SET TASK: Which lines of the rows below contain the word "order"? List each such line in full.

EXCERPTED RECORDS:
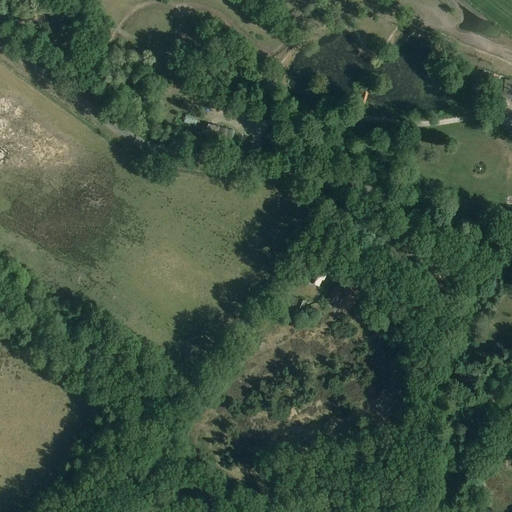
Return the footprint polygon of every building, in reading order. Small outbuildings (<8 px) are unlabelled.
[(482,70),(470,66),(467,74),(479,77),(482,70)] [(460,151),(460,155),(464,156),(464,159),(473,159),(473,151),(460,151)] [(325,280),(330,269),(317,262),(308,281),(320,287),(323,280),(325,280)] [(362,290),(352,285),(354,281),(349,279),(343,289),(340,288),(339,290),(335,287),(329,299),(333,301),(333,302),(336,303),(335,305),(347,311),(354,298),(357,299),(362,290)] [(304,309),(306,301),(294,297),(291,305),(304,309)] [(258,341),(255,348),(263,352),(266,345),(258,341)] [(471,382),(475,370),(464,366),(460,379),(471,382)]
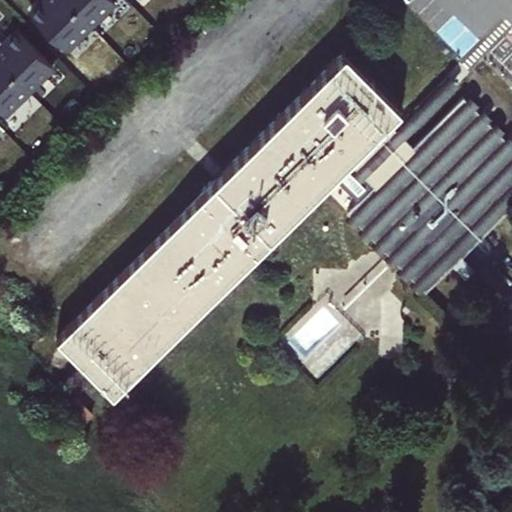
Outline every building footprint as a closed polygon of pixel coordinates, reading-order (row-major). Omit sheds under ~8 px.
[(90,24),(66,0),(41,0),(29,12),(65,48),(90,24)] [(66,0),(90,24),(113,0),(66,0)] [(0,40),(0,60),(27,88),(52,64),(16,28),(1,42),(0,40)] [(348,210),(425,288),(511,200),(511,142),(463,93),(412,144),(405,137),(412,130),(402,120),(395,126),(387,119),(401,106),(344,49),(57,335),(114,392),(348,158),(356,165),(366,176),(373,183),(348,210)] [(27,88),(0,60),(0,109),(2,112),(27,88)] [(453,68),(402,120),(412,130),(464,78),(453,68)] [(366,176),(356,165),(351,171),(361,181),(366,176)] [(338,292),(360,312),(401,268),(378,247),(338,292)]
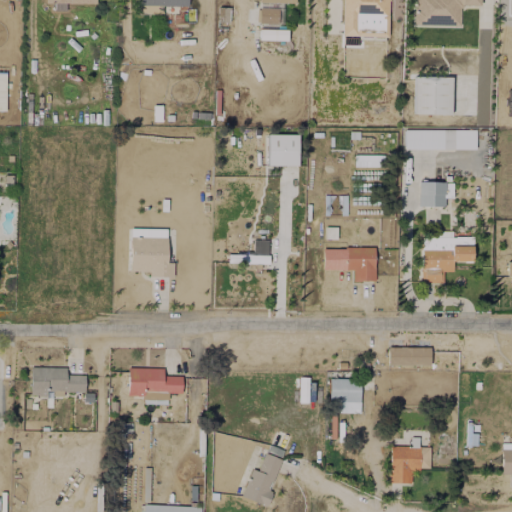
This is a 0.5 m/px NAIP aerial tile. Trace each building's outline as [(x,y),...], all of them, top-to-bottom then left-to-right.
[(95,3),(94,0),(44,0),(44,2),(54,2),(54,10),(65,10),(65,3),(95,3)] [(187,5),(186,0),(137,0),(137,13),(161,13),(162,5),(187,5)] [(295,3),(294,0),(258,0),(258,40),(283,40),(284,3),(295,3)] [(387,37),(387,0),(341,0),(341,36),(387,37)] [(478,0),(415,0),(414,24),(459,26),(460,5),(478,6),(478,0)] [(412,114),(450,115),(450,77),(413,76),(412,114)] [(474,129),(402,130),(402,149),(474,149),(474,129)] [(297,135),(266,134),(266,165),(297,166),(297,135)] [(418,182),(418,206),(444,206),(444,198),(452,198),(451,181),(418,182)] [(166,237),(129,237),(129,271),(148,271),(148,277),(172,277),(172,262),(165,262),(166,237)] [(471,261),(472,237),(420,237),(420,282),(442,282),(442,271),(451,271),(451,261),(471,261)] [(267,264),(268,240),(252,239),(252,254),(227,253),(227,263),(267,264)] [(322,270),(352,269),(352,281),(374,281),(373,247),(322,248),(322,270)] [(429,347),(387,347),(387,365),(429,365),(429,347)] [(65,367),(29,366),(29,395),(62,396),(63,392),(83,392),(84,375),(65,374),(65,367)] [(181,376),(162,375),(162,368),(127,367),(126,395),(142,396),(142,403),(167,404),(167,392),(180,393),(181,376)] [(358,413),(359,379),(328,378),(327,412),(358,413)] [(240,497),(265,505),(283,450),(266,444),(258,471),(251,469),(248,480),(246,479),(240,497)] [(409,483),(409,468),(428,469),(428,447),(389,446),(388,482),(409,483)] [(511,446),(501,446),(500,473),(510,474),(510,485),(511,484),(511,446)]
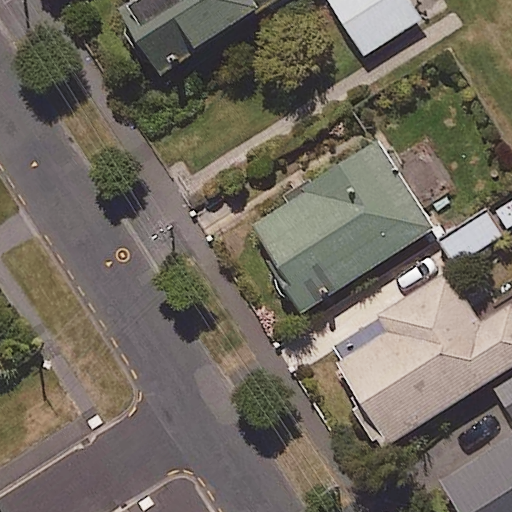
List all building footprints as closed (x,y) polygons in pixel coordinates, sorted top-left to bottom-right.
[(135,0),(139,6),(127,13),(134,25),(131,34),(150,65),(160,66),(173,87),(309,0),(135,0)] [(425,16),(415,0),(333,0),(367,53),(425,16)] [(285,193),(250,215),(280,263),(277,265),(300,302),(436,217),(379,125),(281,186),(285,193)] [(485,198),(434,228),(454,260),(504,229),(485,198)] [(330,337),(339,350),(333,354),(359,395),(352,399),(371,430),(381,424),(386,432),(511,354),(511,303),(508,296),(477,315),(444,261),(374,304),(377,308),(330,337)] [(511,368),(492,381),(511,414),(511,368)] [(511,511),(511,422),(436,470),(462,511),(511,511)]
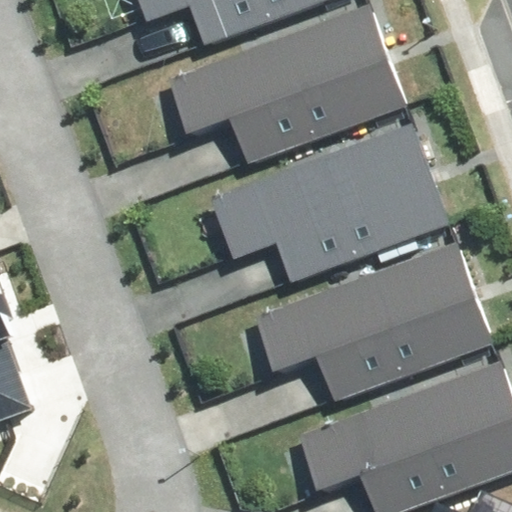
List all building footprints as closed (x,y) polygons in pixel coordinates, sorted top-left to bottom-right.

WORKED SOLUTION:
Return the footprint polygon of every building, in reading order. Small outbuildings (<8 px) are unlabelled.
Outline every building footprint as a closed polygon of pixel coordinates, reading-order (row-major). Omit sheds under ~8 px.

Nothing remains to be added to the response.